Supplied data
□ □ □ □

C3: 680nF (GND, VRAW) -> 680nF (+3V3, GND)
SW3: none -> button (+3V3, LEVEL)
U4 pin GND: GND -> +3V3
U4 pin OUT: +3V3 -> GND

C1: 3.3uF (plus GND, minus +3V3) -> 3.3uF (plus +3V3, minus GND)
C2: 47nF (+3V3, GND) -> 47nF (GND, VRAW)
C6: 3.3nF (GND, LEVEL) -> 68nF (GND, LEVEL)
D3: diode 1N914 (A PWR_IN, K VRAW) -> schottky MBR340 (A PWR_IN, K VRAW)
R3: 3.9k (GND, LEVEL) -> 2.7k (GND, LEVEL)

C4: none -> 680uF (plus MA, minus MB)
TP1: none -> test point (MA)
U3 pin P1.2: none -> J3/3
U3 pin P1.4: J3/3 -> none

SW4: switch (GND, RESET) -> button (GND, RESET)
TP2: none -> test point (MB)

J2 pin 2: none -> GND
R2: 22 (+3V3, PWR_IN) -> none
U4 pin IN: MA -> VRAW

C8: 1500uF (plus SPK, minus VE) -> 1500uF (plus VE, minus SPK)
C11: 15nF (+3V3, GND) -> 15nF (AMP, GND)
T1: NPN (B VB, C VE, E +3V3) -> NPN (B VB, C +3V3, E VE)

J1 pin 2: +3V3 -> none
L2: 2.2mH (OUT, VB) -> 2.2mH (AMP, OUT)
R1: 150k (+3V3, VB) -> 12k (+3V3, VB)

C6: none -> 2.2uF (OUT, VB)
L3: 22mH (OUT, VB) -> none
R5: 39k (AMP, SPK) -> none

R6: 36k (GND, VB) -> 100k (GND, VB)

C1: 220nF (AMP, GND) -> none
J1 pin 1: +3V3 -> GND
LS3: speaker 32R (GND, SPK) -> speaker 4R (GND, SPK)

□ □ □ □

Copy out the lines above exactly, beginning at the one that contains "SW3: none -> button (+3V3, LEVEL)" and ending at the one that contains "R5: 39k (AMP, SPK) -> none".

SW3: none -> button (+3V3, LEVEL)
U4 pin GND: GND -> +3V3
U4 pin OUT: +3V3 -> GND

C1: 3.3uF (plus GND, minus +3V3) -> 3.3uF (plus +3V3, minus GND)
C2: 47nF (+3V3, GND) -> 47nF (GND, VRAW)
C6: 3.3nF (GND, LEVEL) -> 68nF (GND, LEVEL)
D3: diode 1N914 (A PWR_IN, K VRAW) -> schottky MBR340 (A PWR_IN, K VRAW)
R3: 3.9k (GND, LEVEL) -> 2.7k (GND, LEVEL)

C4: none -> 680uF (plus MA, minus MB)
TP1: none -> test point (MA)
U3 pin P1.2: none -> J3/3
U3 pin P1.4: J3/3 -> none

SW4: switch (GND, RESET) -> button (GND, RESET)
TP2: none -> test point (MB)

J2 pin 2: none -> GND
R2: 22 (+3V3, PWR_IN) -> none
U4 pin IN: MA -> VRAW

C8: 1500uF (plus SPK, minus VE) -> 1500uF (plus VE, minus SPK)
C11: 15nF (+3V3, GND) -> 15nF (AMP, GND)
T1: NPN (B VB, C VE, E +3V3) -> NPN (B VB, C +3V3, E VE)

J1 pin 2: +3V3 -> none
L2: 2.2mH (OUT, VB) -> 2.2mH (AMP, OUT)
R1: 150k (+3V3, VB) -> 12k (+3V3, VB)

C6: none -> 2.2uF (OUT, VB)
L3: 22mH (OUT, VB) -> none
R5: 39k (AMP, SPK) -> none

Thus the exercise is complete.